§ **Directions**: Give back every line of the data exactly. Pictures are not part of the copy.

§ **Source records**:

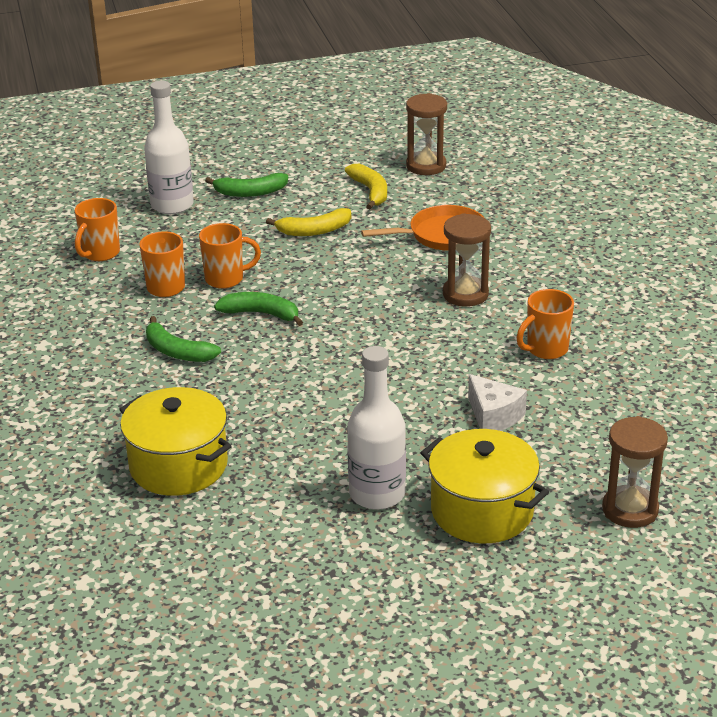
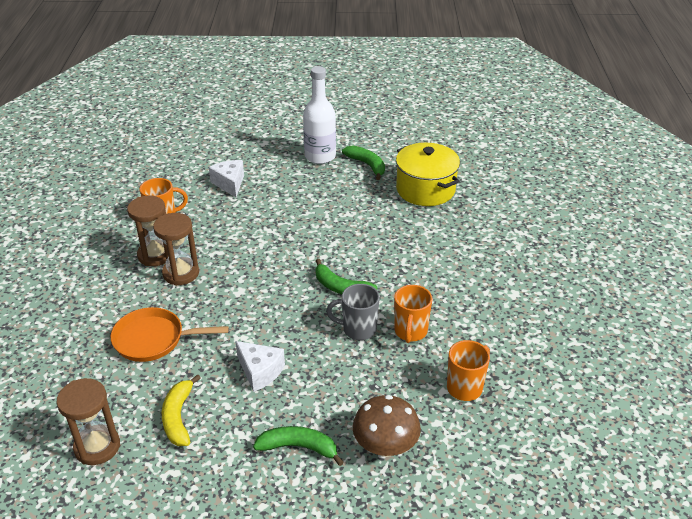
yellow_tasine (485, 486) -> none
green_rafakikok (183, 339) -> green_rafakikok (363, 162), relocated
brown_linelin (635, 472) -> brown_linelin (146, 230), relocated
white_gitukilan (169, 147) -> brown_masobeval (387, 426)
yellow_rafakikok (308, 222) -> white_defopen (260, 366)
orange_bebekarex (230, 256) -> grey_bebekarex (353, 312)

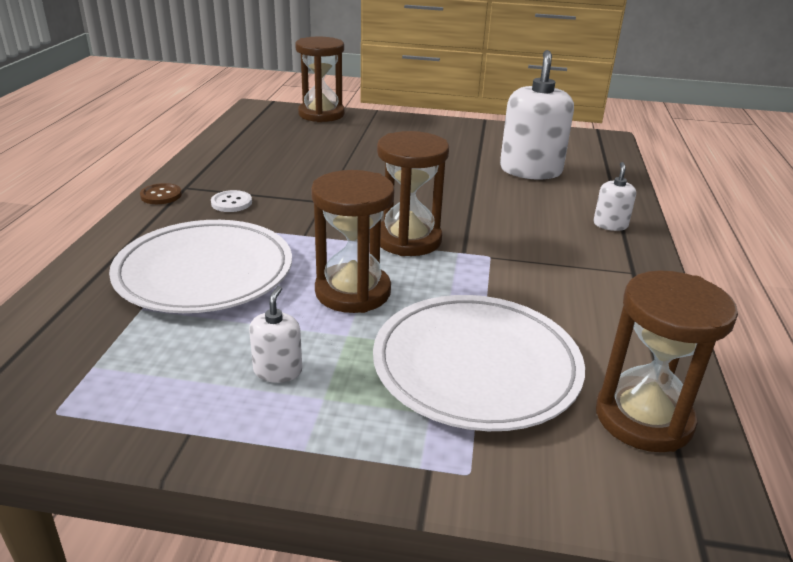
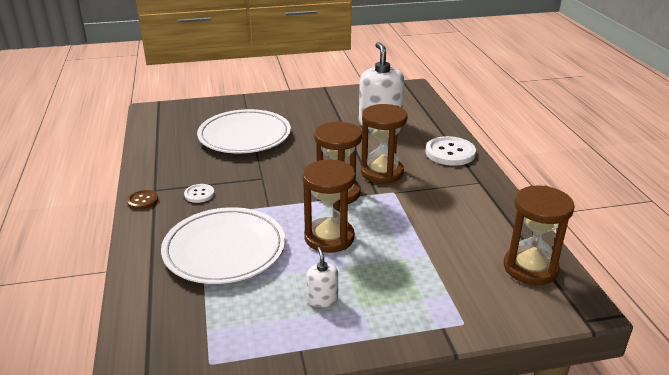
brown_linelin (320, 79) -> brown_linelin (384, 144), relocated
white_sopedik (479, 363) -> white_sopedik (244, 131), relocated
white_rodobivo (614, 196) -> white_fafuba (451, 151)

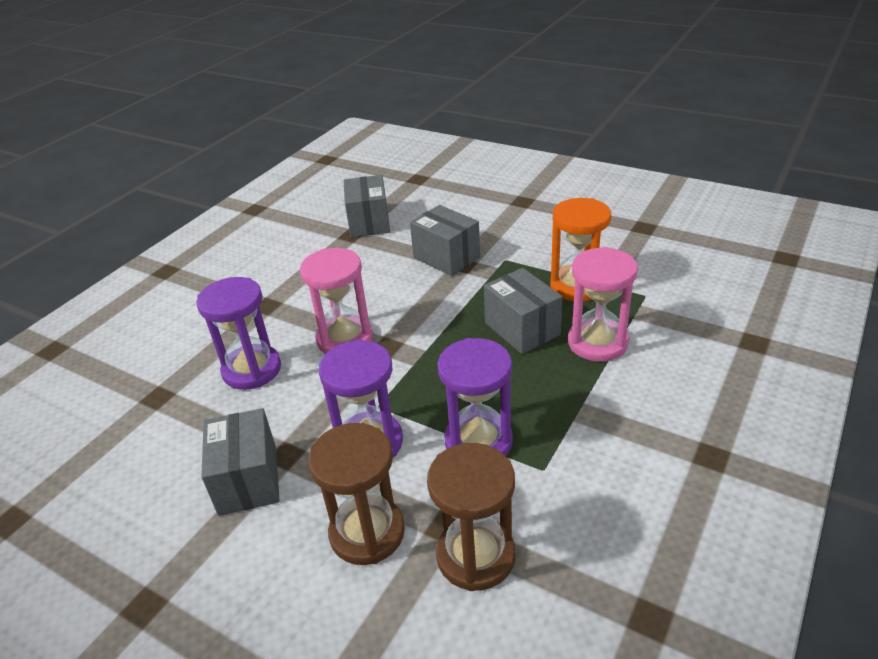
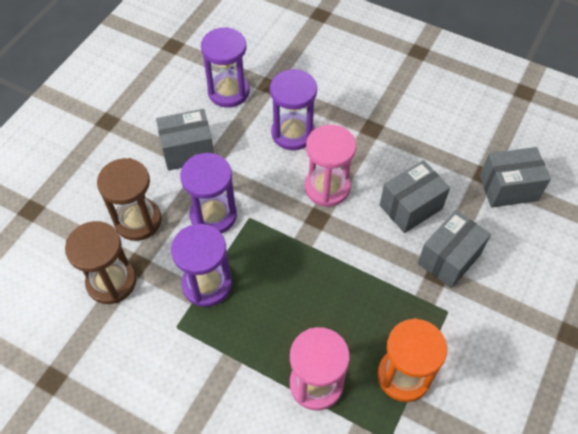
none -> purple_linelin (225, 67)
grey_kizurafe (523, 311) -> grey_kizurafe (415, 196), relocated

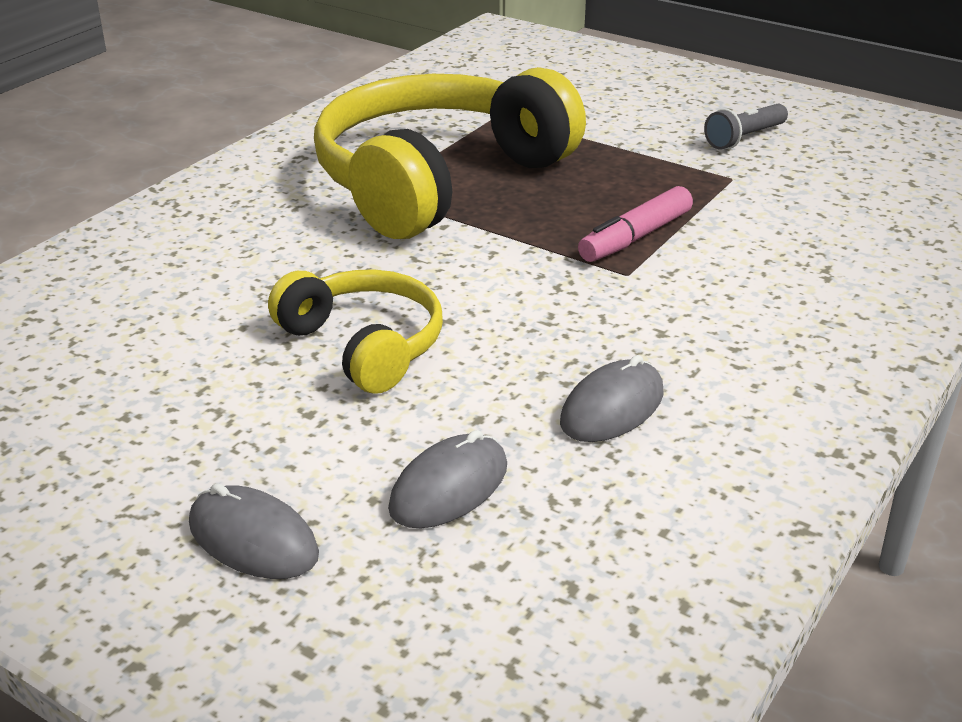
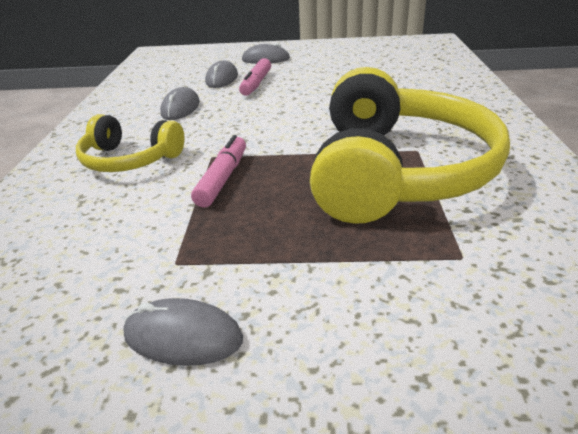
none -> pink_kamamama (255, 77)
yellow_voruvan (355, 331) -> yellow_voruvan (130, 143), relocated
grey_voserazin (746, 126) -> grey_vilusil (183, 332)

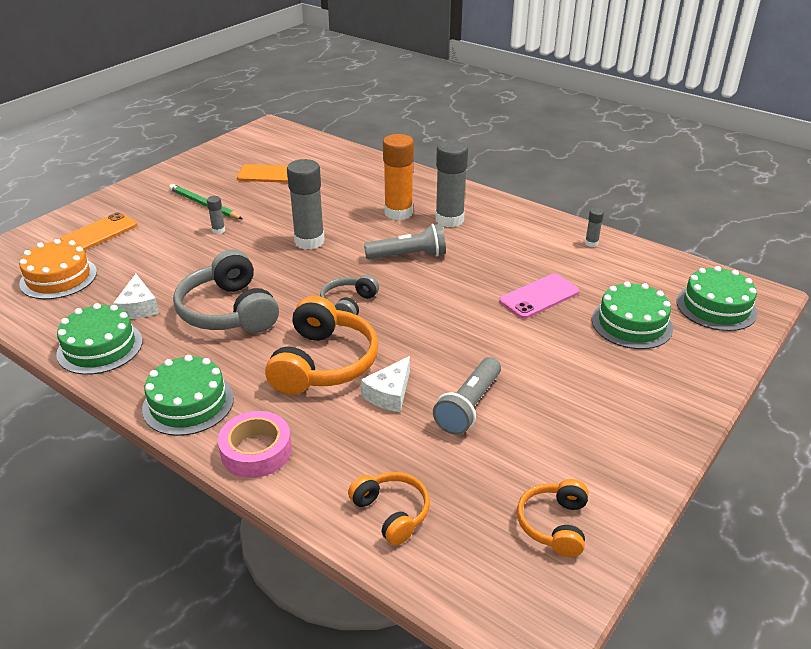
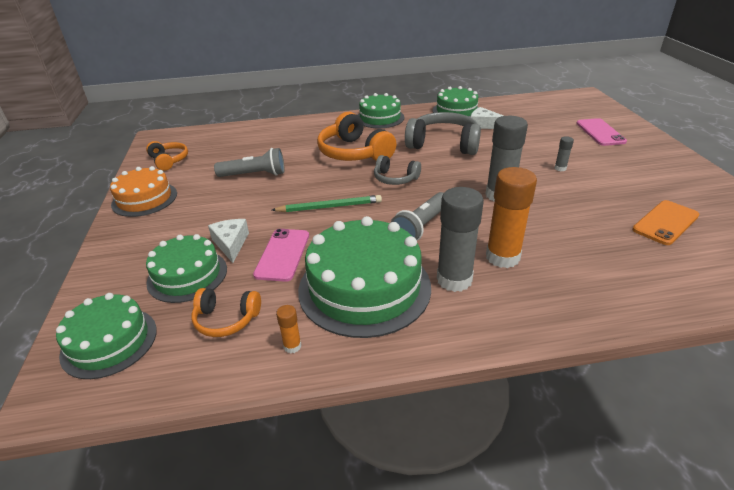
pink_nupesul (255, 444) -> none
none -> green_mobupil (364, 277)
orange_mobupil (58, 269) -> orange_mobupil (143, 191), relocated
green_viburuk (205, 201) -> green_viburuk (327, 203), relocated
orange_voruvan (389, 509) -> orange_voruvan (226, 312), relocated
white_defopen (385, 384) -> white_defopen (228, 241), relocated
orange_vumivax (98, 231) -> pink_vumivax (601, 132)
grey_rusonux (594, 227) -> orange_rusonux (288, 329)
grey_voruvan (349, 295) -> grey_voruvan (397, 170), 135 degrees clockwise
grey_voserazin (467, 396) -> grey_voserazin (249, 162), 105 degrees clockwise

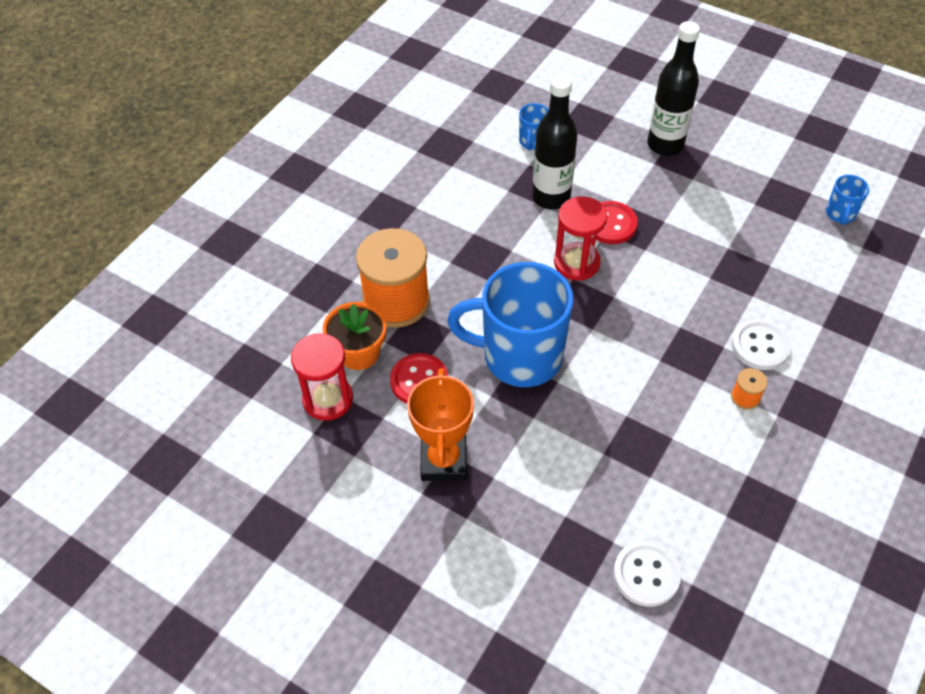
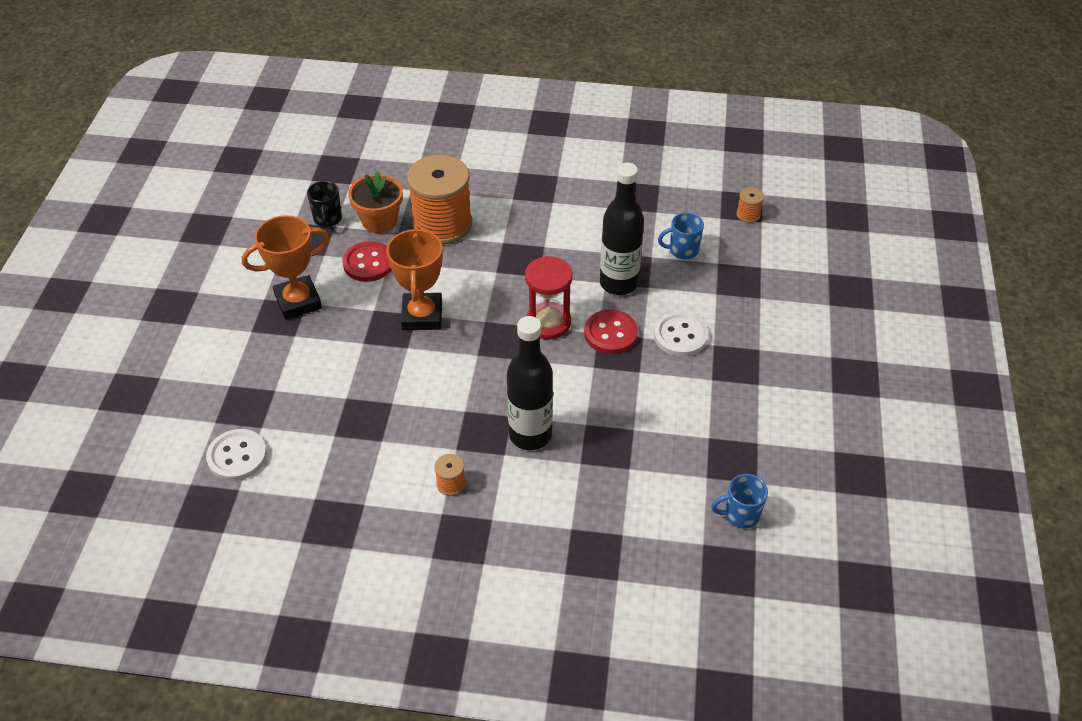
none -> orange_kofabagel (750, 205)
black_gitukilan (673, 88) -> black_gitukilan (530, 383), relocated
white_fafuba (761, 344) -> white_fafuba (681, 334), relocated
red_linelin (322, 377) -> black_bebekarex (324, 204)
blue_bebekarex (510, 324) -> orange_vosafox (414, 278)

§ **Result**:
yellow_tasine (485, 486) -> none
green_rafakikok (183, 339) -> green_rafakikok (363, 162), relocated
brown_linelin (635, 472) -> brown_linelin (146, 230), relocated
white_gitukilan (169, 147) -> brown_masobeval (387, 426)
yellow_rafakikok (308, 222) -> white_defopen (260, 366)
orange_bebekarex (230, 256) -> grey_bebekarex (353, 312)

brown_linelin (320, 79) -> brown_linelin (384, 144), relocated
white_sopedik (479, 363) -> white_sopedik (244, 131), relocated
white_rodobivo (614, 196) -> white_fafuba (451, 151)

none -> purple_linelin (225, 67)
grey_kizurafe (523, 311) -> grey_kizurafe (415, 196), relocated

none -> pink_kamamama (255, 77)
yellow_voruvan (355, 331) -> yellow_voruvan (130, 143), relocated
grey_voserazin (746, 126) -> grey_vilusil (183, 332)

pink_nupesul (255, 444) -> none
none -> green_mobupil (364, 277)
orange_mobupil (58, 269) -> orange_mobupil (143, 191), relocated
green_viburuk (205, 201) -> green_viburuk (327, 203), relocated
orange_voruvan (389, 509) -> orange_voruvan (226, 312), relocated
white_defopen (385, 384) -> white_defopen (228, 241), relocated
orange_vumivax (98, 231) -> pink_vumivax (601, 132)
grey_rusonux (594, 227) -> orange_rusonux (288, 329)
grey_voruvan (349, 295) -> grey_voruvan (397, 170), 135 degrees clockwise
grey_voserazin (467, 396) -> grey_voserazin (249, 162), 105 degrees clockwise

none -> orange_kofabagel (750, 205)
black_gitukilan (673, 88) -> black_gitukilan (530, 383), relocated
white_fafuba (761, 344) -> white_fafuba (681, 334), relocated
red_linelin (322, 377) -> black_bebekarex (324, 204)
blue_bebekarex (510, 324) -> orange_vosafox (414, 278)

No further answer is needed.